WORK ITEM => Comb through the entries for "orange" and pull out each line that holds it.

Stored records =>

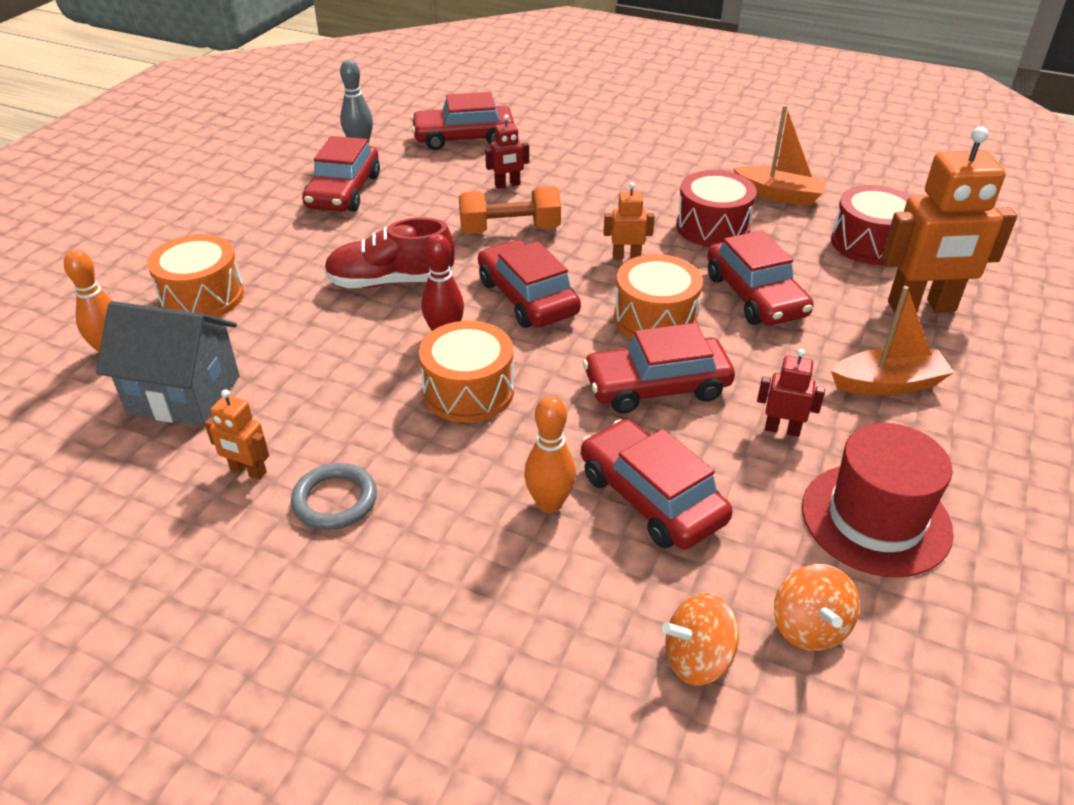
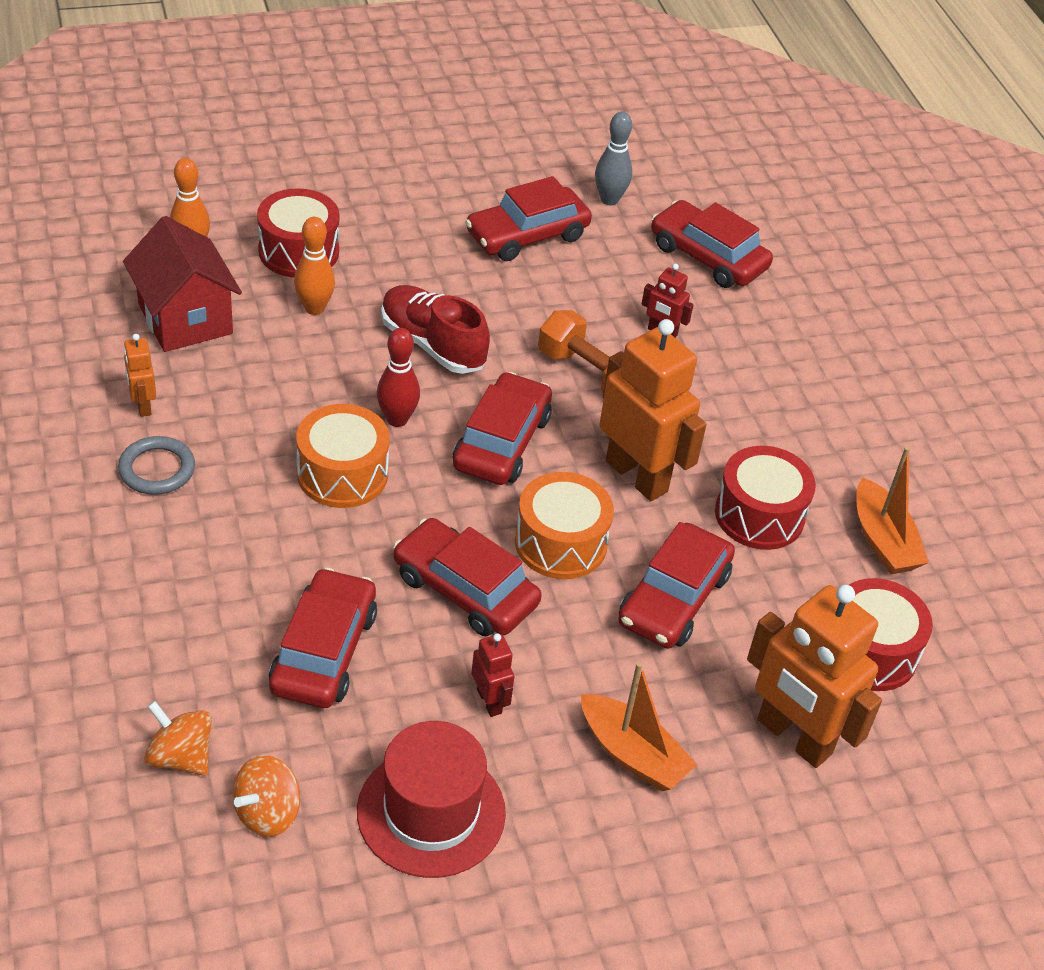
camera: 45 degrees right, 5 degrees up
(184, 394) = (185, 319): grey house -> red house
(202, 297) = (298, 251): orange drum -> red drum
(549, 503) = (261, 592): orange bowling pin -> orange bowling pin (314, 308)
(626, 256) = (637, 476): orange robot -> orange robot, size x2.16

ANSWER SECTION =>
(202, 297) = (298, 251): orange drum -> red drum
(549, 503) = (261, 592): orange bowling pin -> orange bowling pin (314, 308)
(626, 256) = (637, 476): orange robot -> orange robot, size x2.16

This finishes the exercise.